▶ **EXERCISE DESCRIPTION**: Task for the records below: repeat the line containing "[319 246 376 302]" and every line after it, exactly and with nothing else, but leave out the pictures.

▶ **Data entries**:
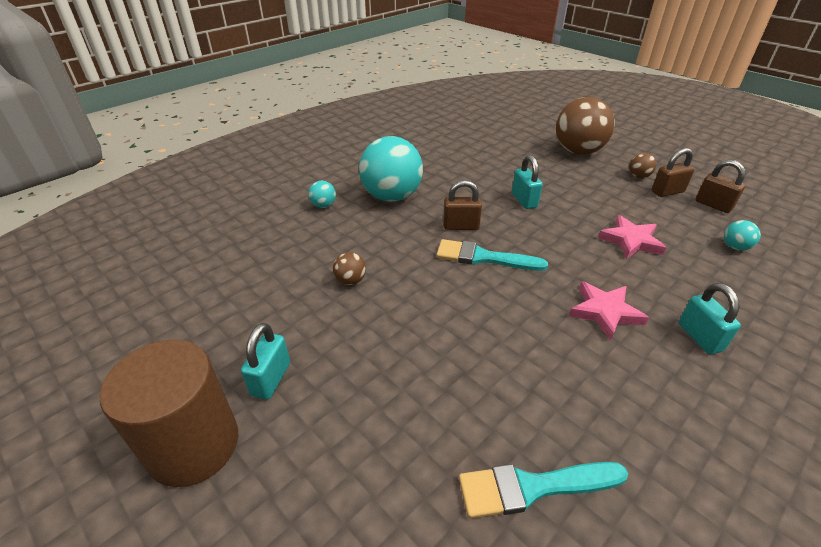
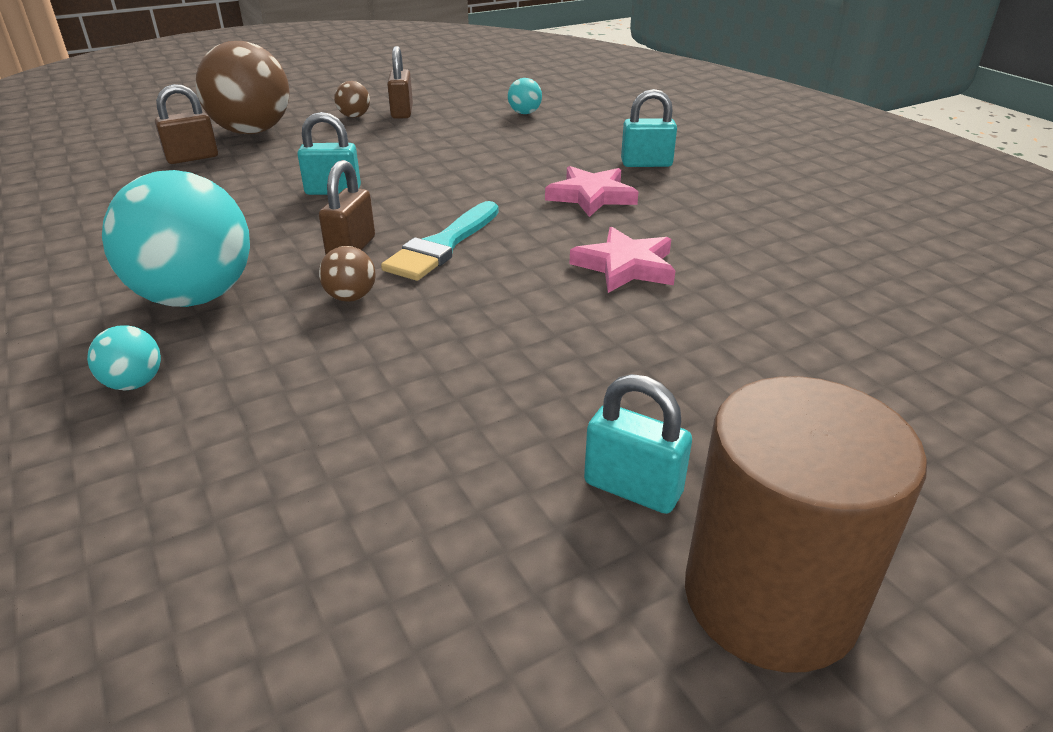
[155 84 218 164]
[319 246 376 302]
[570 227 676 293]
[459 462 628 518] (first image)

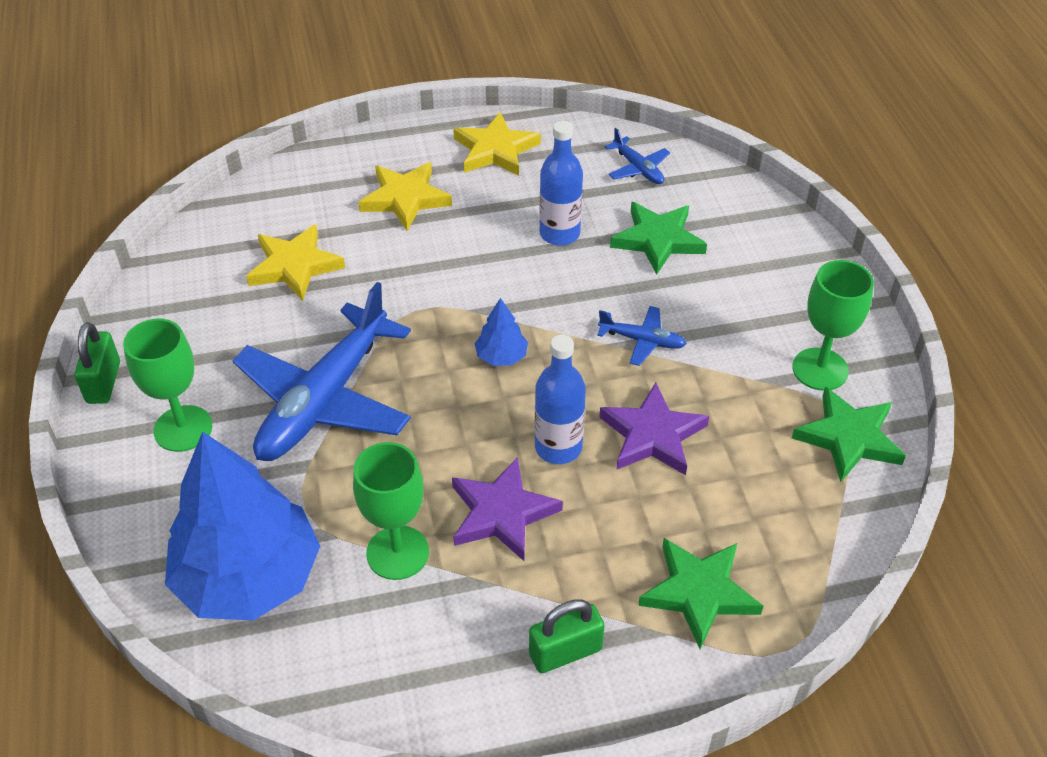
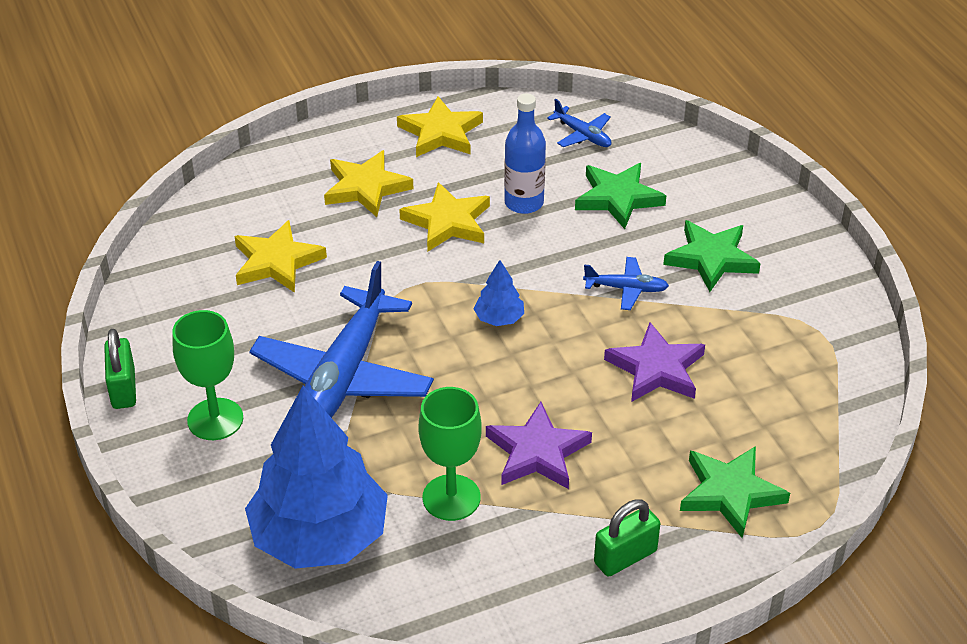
[399 182 490 251]
[663 220 761 292]
[535 335 586 464] (first image)
[792 260 874 391] (first image)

▶ **EXERCISE ANSWER**:
[319 246 376 302]
[570 227 676 293]
[459 462 628 518] (first image)

[399 182 490 251]
[663 220 761 292]
[535 335 586 464] (first image)
[792 260 874 391] (first image)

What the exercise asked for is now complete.